> **Excerpted data**
====

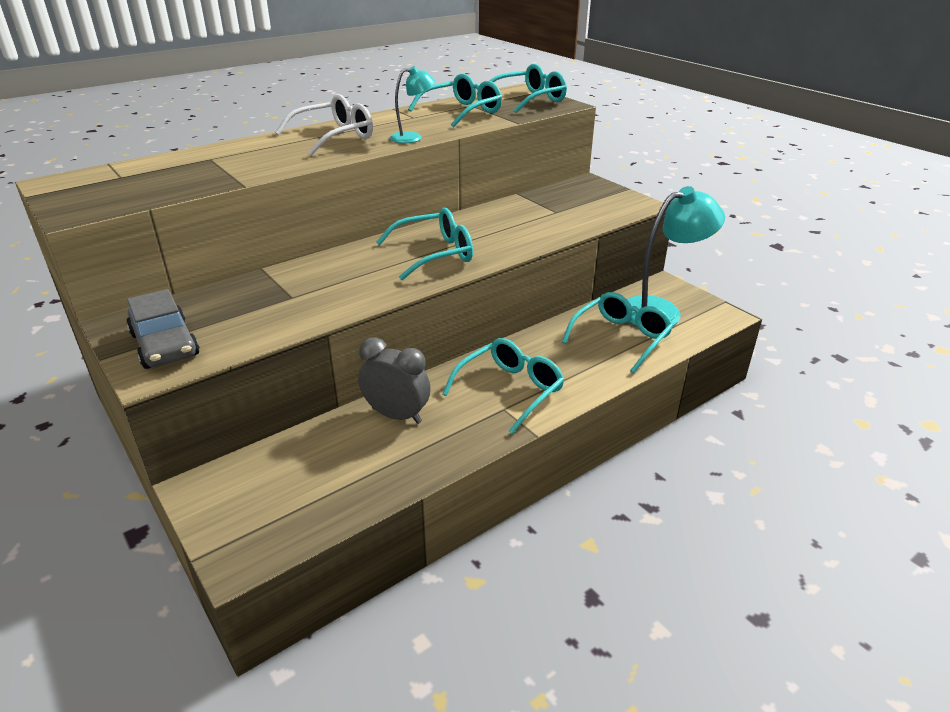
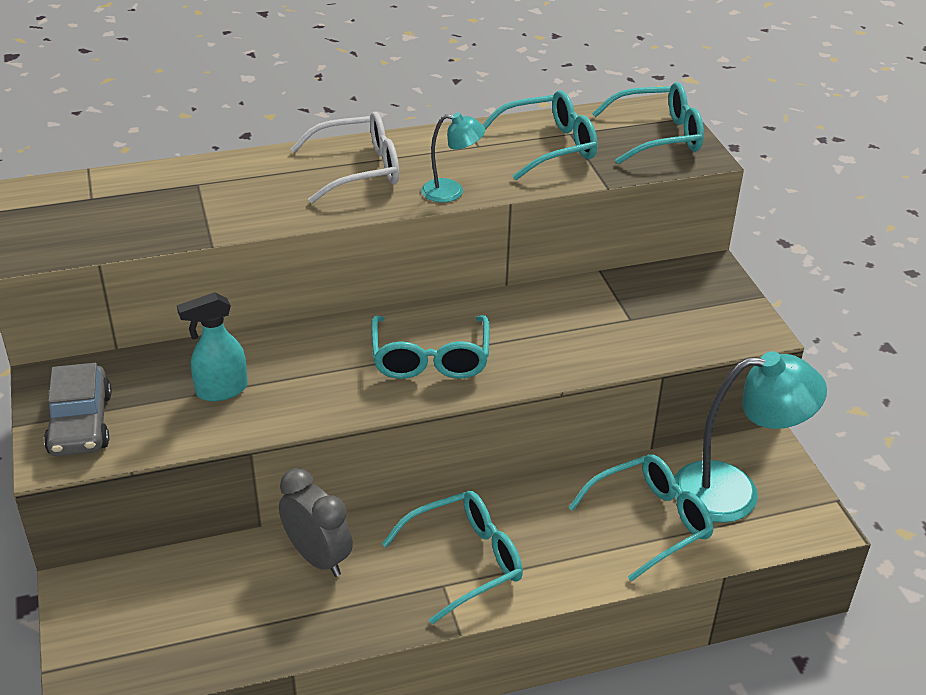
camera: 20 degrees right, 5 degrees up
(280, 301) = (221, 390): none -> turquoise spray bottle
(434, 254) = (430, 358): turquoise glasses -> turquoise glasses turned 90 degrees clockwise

====

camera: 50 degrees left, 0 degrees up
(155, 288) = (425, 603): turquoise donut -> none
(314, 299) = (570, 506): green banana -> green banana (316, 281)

====

Using the listing above, copy exactly the line that contains "(155, 288) = (425, 603): turquoise", the line that contains "(314, 299) = (570, 506): green", and each line that falls between them.

> **Answer space**
(155, 288) = (425, 603): turquoise donut -> none
(314, 299) = (570, 506): green banana -> green banana (316, 281)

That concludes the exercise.